- [What the exercise asks]:
Keep every line of the data below that has the string "right" and present those lines.

- [Given information]:
━━━

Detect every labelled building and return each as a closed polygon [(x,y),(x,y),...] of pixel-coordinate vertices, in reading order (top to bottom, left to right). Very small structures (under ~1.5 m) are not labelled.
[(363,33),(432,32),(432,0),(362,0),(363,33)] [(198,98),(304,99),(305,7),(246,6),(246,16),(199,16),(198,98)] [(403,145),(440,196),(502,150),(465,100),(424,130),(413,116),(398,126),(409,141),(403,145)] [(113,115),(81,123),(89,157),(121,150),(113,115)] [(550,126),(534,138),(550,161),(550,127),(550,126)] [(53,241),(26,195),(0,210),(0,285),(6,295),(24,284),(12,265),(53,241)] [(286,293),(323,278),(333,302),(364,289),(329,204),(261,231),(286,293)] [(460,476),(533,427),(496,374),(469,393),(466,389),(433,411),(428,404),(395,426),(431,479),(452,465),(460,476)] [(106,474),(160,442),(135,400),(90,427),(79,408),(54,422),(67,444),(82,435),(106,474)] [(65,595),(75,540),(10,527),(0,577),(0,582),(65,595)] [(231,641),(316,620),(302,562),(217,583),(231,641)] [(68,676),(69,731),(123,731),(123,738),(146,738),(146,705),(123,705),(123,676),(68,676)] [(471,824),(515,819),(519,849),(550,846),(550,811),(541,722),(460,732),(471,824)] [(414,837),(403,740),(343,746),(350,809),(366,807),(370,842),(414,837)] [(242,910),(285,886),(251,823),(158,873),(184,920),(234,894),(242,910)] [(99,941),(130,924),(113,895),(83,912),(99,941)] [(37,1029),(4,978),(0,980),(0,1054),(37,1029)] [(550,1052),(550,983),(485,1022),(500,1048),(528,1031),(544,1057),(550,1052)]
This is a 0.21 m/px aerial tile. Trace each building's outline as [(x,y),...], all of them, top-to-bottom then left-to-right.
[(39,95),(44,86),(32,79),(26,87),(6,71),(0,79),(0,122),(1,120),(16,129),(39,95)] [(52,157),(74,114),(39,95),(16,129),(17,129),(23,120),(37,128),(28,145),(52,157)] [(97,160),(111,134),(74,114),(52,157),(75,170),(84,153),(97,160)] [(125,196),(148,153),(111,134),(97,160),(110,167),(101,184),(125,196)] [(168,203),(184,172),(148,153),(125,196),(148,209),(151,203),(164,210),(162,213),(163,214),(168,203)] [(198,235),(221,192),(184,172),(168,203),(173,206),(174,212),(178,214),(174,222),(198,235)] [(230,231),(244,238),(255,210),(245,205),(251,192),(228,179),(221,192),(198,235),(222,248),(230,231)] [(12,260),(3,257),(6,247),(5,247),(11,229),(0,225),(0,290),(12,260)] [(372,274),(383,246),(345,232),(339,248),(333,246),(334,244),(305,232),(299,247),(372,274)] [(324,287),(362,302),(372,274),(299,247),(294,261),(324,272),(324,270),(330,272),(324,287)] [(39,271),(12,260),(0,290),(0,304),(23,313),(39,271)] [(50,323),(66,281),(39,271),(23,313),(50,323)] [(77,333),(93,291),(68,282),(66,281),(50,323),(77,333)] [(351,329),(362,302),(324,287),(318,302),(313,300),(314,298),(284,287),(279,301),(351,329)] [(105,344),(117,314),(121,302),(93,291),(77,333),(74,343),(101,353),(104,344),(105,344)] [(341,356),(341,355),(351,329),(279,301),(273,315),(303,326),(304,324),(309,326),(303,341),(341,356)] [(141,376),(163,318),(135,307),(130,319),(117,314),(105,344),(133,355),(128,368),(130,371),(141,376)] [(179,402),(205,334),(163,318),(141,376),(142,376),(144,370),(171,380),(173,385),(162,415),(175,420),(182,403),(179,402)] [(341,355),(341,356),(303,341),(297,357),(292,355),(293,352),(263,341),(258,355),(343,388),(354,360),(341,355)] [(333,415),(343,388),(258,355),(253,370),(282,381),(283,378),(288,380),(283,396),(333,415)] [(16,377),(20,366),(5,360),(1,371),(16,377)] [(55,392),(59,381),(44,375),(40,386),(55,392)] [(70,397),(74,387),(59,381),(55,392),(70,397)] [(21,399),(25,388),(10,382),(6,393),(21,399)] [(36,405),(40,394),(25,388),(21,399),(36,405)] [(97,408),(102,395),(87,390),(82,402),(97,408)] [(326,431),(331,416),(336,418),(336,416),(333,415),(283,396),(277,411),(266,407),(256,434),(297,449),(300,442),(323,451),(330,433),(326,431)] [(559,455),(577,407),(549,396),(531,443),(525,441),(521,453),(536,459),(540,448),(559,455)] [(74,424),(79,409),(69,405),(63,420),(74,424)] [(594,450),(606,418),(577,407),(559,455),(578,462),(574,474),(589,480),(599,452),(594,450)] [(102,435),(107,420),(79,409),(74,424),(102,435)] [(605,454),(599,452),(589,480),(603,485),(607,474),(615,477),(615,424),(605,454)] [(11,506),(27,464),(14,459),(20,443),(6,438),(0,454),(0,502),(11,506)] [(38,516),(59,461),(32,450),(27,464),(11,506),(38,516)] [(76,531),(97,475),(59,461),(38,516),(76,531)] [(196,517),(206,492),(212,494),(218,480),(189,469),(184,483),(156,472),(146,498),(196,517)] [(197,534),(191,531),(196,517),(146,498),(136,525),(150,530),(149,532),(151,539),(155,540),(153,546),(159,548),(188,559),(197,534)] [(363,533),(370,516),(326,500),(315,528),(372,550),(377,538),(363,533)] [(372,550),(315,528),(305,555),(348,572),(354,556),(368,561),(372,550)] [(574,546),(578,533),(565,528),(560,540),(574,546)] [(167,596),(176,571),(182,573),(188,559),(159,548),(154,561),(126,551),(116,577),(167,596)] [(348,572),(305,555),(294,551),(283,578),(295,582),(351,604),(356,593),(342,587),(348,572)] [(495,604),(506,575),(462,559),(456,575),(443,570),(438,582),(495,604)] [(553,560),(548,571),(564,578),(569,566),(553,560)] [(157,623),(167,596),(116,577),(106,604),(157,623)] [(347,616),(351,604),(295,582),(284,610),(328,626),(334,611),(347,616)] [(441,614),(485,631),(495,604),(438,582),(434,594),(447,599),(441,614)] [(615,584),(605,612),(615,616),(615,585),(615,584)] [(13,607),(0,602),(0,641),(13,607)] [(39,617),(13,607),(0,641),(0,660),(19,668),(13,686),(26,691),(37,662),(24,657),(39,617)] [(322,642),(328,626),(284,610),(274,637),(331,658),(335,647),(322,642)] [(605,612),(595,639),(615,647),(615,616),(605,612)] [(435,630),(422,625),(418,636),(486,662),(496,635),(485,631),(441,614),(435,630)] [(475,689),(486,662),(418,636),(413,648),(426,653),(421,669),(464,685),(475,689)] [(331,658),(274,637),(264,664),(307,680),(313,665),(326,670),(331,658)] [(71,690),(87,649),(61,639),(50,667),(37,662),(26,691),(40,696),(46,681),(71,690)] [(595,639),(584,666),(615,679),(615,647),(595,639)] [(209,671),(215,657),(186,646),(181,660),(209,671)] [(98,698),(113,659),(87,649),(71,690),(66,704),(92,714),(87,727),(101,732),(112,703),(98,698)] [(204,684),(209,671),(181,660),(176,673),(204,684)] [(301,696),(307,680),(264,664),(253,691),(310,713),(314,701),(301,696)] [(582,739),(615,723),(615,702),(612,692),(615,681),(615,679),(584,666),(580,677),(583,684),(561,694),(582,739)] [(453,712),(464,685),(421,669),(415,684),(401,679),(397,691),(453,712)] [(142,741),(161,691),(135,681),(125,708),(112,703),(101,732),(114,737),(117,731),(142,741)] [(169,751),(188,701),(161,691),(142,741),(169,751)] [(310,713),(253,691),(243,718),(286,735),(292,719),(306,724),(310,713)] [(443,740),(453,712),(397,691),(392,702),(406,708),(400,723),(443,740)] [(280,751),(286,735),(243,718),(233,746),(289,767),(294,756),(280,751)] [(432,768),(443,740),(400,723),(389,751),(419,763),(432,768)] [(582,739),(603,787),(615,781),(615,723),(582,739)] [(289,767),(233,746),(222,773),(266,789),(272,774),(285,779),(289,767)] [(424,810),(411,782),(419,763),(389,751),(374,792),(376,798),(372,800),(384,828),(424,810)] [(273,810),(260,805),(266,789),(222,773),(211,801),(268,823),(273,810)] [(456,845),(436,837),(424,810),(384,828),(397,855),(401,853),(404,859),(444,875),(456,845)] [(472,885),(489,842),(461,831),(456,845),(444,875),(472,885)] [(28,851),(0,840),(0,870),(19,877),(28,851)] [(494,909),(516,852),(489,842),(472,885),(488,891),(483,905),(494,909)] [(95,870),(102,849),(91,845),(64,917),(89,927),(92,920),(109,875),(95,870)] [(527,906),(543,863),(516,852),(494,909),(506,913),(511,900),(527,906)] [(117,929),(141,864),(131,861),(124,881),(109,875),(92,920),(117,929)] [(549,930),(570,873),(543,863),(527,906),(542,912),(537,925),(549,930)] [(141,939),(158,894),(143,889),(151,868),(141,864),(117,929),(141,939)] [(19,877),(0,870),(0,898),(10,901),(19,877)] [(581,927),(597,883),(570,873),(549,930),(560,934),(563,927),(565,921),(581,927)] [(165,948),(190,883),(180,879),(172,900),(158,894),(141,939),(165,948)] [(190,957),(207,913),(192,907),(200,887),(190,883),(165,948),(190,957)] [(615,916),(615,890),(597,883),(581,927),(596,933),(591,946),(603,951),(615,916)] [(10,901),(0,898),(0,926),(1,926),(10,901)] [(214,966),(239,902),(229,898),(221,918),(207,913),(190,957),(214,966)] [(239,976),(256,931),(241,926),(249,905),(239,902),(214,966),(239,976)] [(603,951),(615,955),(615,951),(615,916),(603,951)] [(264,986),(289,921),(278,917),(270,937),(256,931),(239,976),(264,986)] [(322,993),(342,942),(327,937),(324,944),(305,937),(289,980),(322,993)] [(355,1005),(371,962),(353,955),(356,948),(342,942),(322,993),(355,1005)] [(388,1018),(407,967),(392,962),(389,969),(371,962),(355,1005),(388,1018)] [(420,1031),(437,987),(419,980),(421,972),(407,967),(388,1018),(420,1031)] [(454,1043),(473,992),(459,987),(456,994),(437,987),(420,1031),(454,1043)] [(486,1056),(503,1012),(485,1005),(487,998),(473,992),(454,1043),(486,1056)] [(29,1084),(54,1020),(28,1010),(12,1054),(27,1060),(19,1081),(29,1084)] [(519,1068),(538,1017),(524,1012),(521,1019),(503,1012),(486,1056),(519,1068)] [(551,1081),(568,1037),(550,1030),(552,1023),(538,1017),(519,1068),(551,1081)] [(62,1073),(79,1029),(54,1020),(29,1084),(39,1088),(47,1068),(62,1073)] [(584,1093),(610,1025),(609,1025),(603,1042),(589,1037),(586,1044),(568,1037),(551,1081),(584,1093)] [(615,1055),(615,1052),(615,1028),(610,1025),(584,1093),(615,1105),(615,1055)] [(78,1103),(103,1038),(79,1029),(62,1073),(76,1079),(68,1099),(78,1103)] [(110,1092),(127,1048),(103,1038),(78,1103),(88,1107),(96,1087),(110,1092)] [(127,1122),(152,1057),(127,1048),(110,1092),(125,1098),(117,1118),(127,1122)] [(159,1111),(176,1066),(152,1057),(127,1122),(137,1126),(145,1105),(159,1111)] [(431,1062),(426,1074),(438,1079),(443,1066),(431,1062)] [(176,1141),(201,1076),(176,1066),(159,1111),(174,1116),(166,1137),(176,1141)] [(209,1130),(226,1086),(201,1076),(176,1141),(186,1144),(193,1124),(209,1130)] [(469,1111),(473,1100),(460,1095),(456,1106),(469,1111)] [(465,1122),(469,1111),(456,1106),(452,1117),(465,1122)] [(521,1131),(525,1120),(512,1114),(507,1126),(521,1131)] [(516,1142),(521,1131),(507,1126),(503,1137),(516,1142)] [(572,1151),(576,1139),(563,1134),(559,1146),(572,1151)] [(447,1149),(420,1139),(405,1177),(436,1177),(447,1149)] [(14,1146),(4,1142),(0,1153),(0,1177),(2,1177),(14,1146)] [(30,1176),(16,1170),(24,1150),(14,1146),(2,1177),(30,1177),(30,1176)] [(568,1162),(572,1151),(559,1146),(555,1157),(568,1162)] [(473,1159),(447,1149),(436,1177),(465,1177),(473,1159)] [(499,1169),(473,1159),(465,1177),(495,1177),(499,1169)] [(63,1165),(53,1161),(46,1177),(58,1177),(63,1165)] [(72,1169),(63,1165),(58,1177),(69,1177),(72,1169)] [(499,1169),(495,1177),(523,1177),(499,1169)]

━━━

- [Response]:
Detect every labelled building and return each as a closed polygon [(x,y),(x,y),...] of pixel-coordinate vertices, in reading order (top to bottom, left to right). Very small structures (under ~1.5 m) are not labelled.
This is a 0.21 m/px aerial tile. Trace each building's outline as [(x,y),...], all of them, top-to-bottom then left-to-right.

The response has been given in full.